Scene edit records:
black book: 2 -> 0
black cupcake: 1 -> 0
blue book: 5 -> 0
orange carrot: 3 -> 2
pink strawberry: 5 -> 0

What you are asked to do:
Each line from the one containing "blue book: 5 -> 0" to the close of the records must appear in the output exactly, and no other line.

Expected output:
blue book: 5 -> 0
orange carrot: 3 -> 2
pink strawberry: 5 -> 0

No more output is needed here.